### ACTIVITY
If "BlueCuttingBoard" shows up in a line of the material, return that line.

..........

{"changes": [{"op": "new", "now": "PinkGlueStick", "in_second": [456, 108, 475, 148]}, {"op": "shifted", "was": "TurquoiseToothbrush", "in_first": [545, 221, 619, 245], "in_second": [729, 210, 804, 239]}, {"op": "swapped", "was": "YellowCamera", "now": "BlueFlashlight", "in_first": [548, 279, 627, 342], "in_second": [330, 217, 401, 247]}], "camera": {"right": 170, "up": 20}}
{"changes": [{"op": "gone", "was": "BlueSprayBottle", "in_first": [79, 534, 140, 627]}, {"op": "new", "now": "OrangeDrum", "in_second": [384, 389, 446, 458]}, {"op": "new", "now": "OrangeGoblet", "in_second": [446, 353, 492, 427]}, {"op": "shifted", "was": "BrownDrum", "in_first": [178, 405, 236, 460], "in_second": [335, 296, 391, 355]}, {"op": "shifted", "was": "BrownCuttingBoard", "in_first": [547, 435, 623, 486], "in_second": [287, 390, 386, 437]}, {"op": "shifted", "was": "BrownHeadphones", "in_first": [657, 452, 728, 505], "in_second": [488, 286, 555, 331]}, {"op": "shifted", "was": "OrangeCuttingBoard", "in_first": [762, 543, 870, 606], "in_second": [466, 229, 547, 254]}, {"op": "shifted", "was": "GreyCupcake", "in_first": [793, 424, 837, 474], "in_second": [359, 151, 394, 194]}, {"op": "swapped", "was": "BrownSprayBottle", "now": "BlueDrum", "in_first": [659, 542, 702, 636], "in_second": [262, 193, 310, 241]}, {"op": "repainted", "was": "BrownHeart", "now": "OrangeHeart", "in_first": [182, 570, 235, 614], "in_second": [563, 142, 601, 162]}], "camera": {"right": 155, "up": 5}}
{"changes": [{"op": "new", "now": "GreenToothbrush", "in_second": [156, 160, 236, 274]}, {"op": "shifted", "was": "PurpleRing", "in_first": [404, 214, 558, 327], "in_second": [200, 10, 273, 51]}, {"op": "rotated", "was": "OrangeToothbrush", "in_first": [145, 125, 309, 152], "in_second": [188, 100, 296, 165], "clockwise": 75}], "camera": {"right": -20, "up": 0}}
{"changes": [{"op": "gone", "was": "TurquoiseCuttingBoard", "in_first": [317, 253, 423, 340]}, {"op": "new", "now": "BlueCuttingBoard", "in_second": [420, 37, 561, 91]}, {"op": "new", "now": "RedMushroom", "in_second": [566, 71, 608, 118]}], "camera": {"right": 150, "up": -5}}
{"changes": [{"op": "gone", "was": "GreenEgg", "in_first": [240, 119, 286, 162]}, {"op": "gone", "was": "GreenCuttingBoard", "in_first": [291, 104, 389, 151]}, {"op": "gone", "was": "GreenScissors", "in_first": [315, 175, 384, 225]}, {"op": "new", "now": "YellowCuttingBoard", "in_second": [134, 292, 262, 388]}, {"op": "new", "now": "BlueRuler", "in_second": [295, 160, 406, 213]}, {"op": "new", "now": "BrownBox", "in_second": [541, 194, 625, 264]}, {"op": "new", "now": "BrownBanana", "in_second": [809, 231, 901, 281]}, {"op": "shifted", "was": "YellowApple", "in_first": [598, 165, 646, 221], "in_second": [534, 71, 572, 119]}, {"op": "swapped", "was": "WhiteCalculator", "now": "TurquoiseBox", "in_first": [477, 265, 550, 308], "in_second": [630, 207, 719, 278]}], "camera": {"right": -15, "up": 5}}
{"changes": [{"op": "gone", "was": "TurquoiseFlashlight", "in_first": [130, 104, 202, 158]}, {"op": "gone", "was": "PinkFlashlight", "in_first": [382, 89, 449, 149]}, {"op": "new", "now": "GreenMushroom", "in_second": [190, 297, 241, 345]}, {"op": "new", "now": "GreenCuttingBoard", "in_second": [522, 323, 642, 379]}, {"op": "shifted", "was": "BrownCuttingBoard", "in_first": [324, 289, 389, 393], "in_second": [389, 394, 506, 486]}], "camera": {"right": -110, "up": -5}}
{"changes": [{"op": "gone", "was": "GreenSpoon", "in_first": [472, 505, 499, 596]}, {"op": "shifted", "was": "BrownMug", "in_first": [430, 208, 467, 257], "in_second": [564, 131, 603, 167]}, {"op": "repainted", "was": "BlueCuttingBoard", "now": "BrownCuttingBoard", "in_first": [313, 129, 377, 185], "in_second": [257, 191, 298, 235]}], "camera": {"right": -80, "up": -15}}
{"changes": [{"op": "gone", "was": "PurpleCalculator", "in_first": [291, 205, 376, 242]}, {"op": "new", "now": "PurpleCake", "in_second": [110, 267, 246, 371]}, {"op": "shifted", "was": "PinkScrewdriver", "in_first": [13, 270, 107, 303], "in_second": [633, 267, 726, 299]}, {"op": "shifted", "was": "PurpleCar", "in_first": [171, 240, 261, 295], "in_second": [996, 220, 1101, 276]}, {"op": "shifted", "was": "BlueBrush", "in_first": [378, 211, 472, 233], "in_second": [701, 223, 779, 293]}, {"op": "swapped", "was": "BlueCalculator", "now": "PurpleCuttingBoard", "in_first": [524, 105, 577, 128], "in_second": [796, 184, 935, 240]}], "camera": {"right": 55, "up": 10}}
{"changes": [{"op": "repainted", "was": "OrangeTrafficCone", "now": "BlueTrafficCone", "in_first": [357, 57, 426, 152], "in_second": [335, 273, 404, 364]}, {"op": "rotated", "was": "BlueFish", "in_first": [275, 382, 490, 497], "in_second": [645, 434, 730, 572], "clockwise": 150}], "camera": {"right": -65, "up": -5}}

..........

### TASK SOLUTION
{"changes": [{"op": "gone", "was": "TurquoiseCuttingBoard", "in_first": [317, 253, 423, 340]}, {"op": "new", "now": "BlueCuttingBoard", "in_second": [420, 37, 561, 91]}, {"op": "new", "now": "RedMushroom", "in_second": [566, 71, 608, 118]}], "camera": {"right": 150, "up": -5}}
{"changes": [{"op": "gone", "was": "GreenSpoon", "in_first": [472, 505, 499, 596]}, {"op": "shifted", "was": "BrownMug", "in_first": [430, 208, 467, 257], "in_second": [564, 131, 603, 167]}, {"op": "repainted", "was": "BlueCuttingBoard", "now": "BrownCuttingBoard", "in_first": [313, 129, 377, 185], "in_second": [257, 191, 298, 235]}], "camera": {"right": -80, "up": -15}}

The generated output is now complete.